[Task]
For the listing below, print exactly the lines from the line with "camera: 55 degrees left, 10 degrees up" to the line with "(416, 58) = (222, 120): pink", both included, and nothing beyond them.
___ Provided records ___
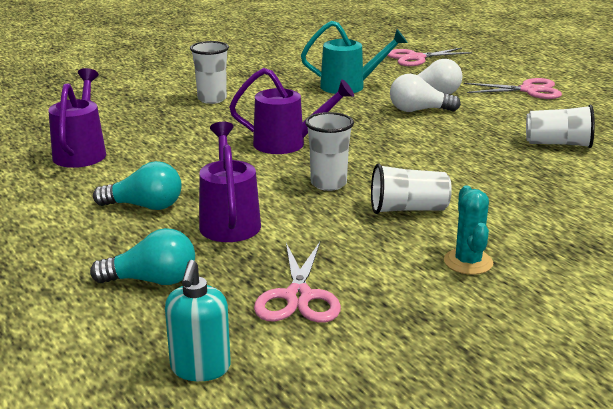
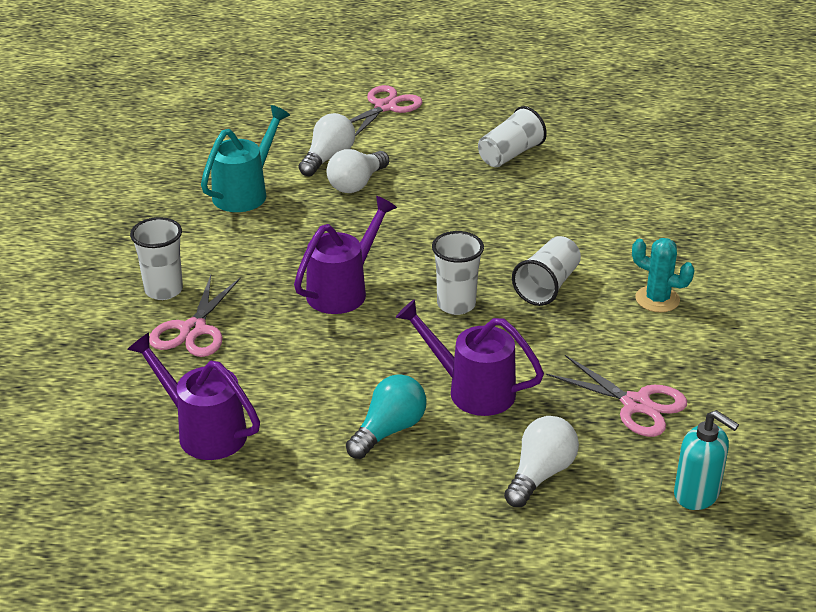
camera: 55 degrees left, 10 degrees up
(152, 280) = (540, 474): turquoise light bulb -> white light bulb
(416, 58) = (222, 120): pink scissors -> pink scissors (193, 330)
___
___ Provided records ___
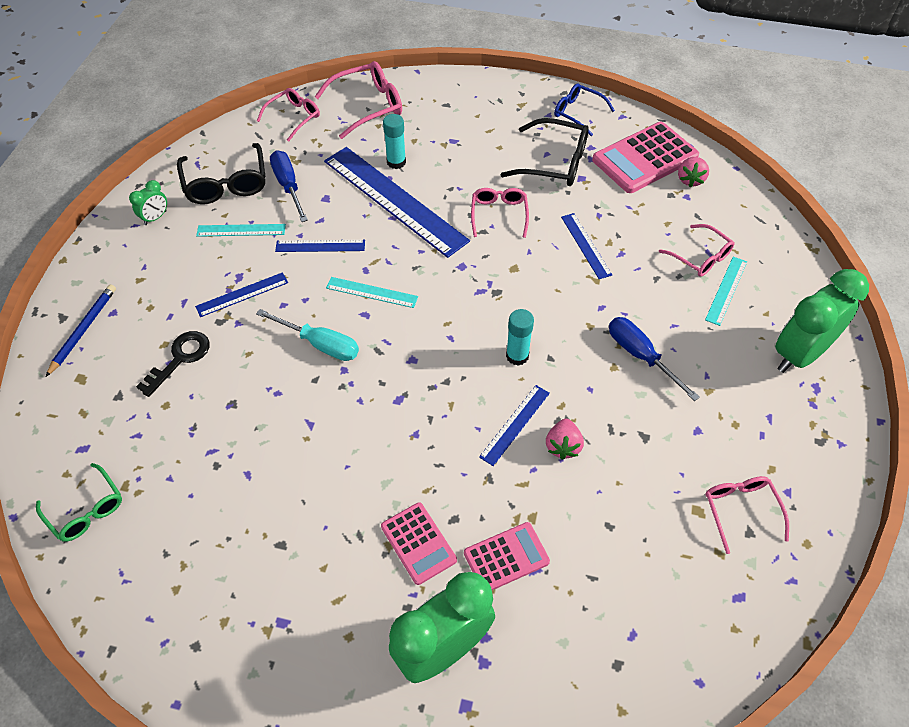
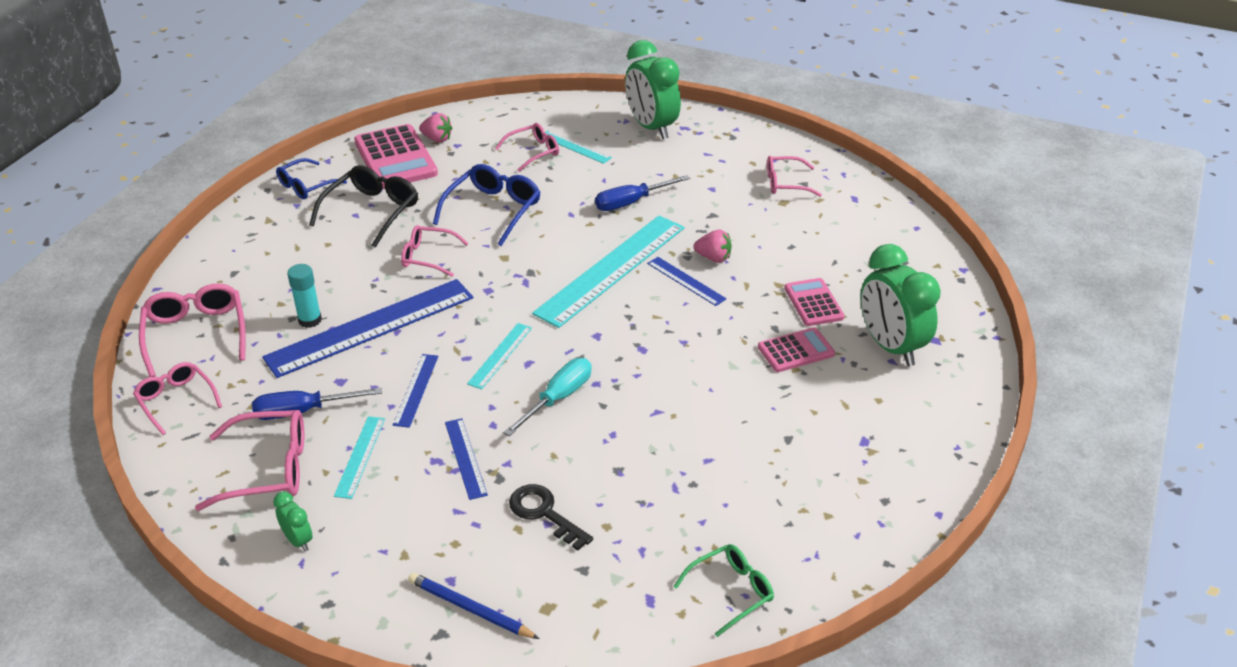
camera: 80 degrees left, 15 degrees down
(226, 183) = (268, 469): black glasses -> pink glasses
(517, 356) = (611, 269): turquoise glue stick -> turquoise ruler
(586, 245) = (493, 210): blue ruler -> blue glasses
___
[Task result]
camera: 55 degrees left, 10 degrees up
(152, 280) = (540, 474): turquoise light bulb -> white light bulb
(416, 58) = (222, 120): pink scissors -> pink scissors (193, 330)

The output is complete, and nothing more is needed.